WHAT YOU ARE ASKED TO DO
Below are entries. Reproduce exactly the lines between the line holding "(794, 234) = (815, 259): yellow" and the line holding "(390, 238) = (346, 293): none -> brown pawn", inclusive, and only those.

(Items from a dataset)
++++
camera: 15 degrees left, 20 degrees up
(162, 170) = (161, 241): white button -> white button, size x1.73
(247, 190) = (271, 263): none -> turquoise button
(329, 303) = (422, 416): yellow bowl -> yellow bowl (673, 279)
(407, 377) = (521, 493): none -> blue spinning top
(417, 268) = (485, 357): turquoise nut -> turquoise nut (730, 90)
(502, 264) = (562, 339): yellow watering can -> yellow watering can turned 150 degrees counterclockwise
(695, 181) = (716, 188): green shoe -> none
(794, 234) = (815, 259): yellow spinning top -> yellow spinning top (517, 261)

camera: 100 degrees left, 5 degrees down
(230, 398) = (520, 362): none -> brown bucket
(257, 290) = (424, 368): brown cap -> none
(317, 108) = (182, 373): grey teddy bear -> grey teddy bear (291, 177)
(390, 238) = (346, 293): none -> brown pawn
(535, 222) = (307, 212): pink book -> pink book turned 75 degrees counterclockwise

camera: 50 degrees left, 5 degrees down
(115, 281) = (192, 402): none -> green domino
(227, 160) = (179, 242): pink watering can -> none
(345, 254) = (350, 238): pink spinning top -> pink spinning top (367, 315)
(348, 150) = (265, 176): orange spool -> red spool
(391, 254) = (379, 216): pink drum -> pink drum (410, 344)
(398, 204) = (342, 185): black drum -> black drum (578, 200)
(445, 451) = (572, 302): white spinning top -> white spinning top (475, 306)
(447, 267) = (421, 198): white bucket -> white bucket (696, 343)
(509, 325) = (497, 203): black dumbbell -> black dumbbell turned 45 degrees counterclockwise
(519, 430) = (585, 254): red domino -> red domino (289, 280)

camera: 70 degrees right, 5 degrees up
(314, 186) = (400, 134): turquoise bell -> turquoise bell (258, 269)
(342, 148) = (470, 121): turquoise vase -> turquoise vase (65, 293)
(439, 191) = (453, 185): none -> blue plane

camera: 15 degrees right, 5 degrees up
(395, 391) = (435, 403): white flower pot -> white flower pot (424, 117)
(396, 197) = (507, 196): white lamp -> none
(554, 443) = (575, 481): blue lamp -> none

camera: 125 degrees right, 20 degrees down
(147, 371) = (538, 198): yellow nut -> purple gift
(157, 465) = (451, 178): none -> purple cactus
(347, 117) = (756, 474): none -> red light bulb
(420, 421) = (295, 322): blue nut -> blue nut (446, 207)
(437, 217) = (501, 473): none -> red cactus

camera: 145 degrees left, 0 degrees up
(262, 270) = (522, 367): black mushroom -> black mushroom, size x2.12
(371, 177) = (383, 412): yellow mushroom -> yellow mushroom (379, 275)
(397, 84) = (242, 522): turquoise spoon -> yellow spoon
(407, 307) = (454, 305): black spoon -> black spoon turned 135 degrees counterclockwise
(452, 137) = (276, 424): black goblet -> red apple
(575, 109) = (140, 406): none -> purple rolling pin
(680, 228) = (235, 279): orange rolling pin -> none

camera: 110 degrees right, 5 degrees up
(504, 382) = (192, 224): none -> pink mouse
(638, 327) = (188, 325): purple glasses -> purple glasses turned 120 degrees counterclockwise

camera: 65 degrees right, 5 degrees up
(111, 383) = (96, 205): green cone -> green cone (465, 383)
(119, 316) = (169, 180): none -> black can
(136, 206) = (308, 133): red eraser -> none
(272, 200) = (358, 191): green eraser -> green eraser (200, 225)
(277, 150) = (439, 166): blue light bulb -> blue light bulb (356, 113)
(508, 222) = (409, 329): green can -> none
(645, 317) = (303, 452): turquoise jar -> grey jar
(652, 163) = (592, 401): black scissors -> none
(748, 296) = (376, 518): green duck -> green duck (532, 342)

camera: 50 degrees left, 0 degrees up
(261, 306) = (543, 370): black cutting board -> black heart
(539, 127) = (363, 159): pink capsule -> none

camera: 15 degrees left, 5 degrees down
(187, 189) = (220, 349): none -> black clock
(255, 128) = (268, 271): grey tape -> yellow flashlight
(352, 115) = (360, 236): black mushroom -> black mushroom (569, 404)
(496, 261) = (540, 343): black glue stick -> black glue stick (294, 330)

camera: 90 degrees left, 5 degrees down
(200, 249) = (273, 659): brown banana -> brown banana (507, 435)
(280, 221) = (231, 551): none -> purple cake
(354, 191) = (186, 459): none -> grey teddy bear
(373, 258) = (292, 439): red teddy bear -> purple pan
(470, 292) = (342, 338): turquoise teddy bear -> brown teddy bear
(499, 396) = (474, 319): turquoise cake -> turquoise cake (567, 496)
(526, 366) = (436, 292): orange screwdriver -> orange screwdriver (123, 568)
++++
COMPLETED EXERCISE
(794, 234) = (815, 259): yellow spinning top -> yellow spinning top (517, 261)

camera: 100 degrees left, 5 degrees down
(230, 398) = (520, 362): none -> brown bucket
(257, 290) = (424, 368): brown cap -> none
(317, 108) = (182, 373): grey teddy bear -> grey teddy bear (291, 177)
(390, 238) = (346, 293): none -> brown pawn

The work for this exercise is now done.